*** INPUT ***

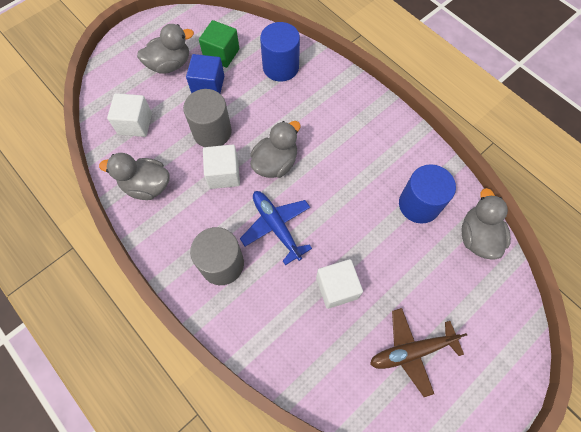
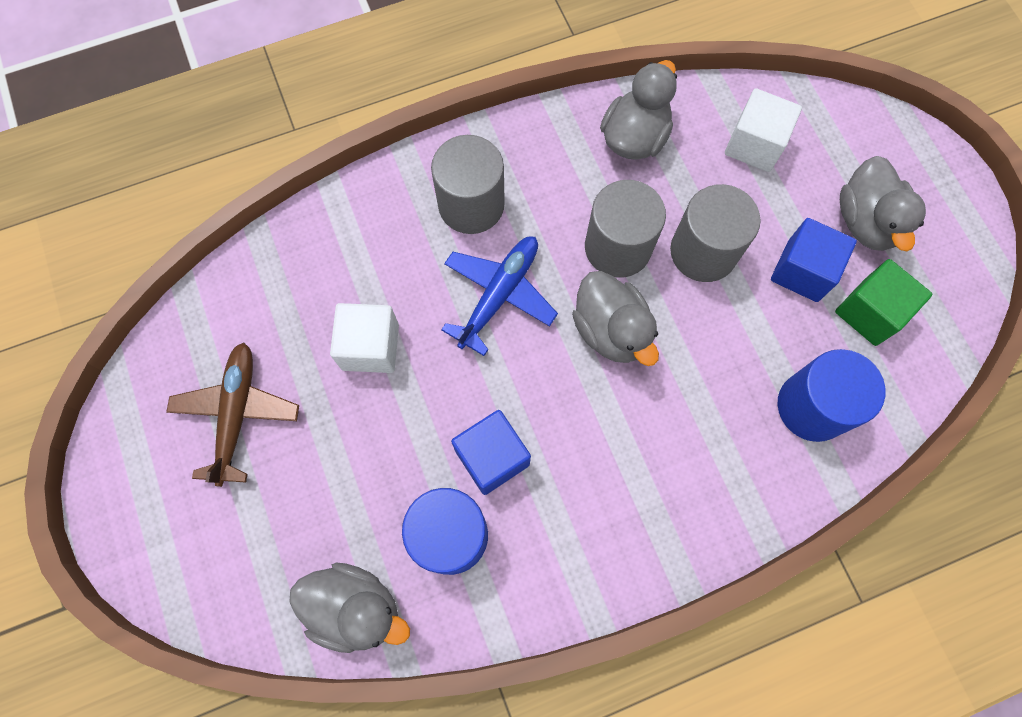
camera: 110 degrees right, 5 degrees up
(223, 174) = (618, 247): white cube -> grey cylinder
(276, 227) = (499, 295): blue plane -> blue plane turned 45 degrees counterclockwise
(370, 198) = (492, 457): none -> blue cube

*** End of INPUT ***
*** INPUT ***

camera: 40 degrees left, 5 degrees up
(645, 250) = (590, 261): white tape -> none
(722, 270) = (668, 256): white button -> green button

*** End of INPUT ***
*** INPUT ***

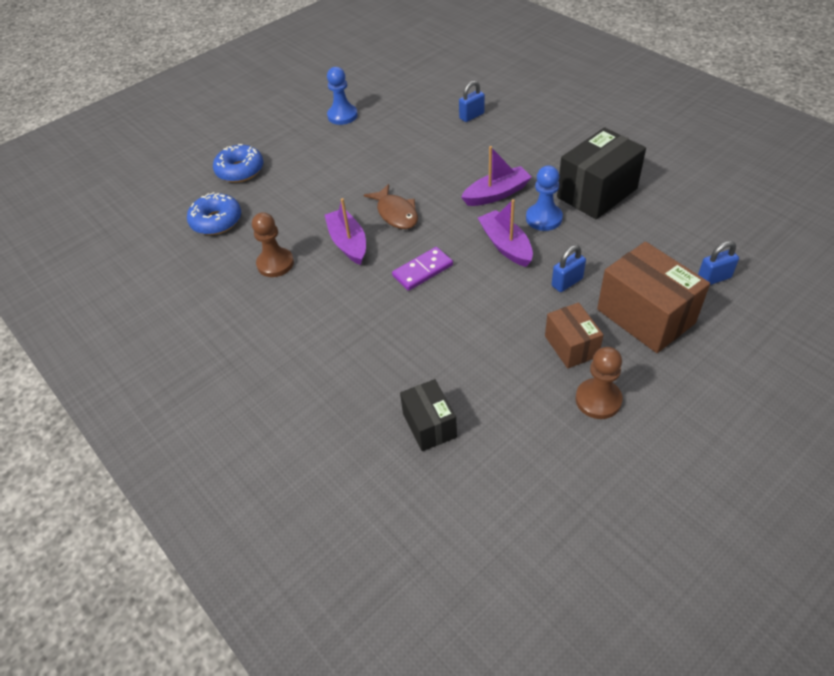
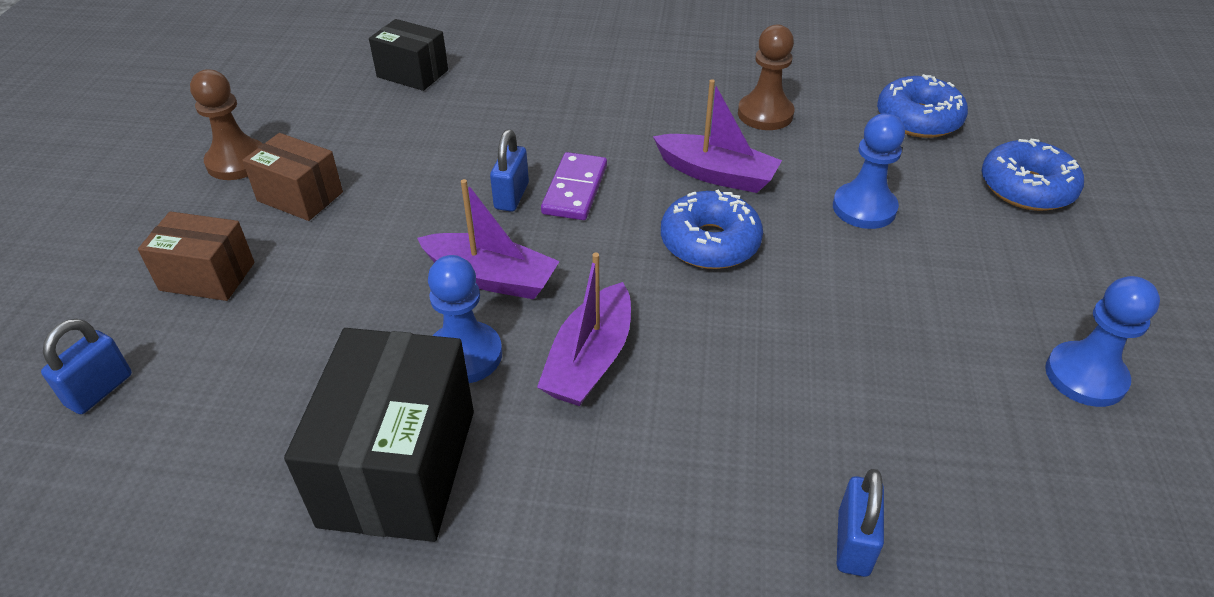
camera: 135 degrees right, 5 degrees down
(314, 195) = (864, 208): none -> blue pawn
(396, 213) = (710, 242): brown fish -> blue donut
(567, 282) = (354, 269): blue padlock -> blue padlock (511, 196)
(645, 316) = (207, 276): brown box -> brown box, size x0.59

*** End of INPUT ***

WHAT YOU SHOULD DO
Find the line with "camera: 40 degrees left, 5 degrees up" in the material above. Reproduce it and each line after it up to and including the line with "(722, 270) = (668, 256): white".

ANSWER FOR THIS EXERCISE
camera: 40 degrees left, 5 degrees up
(645, 250) = (590, 261): white tape -> none
(722, 270) = (668, 256): white button -> green button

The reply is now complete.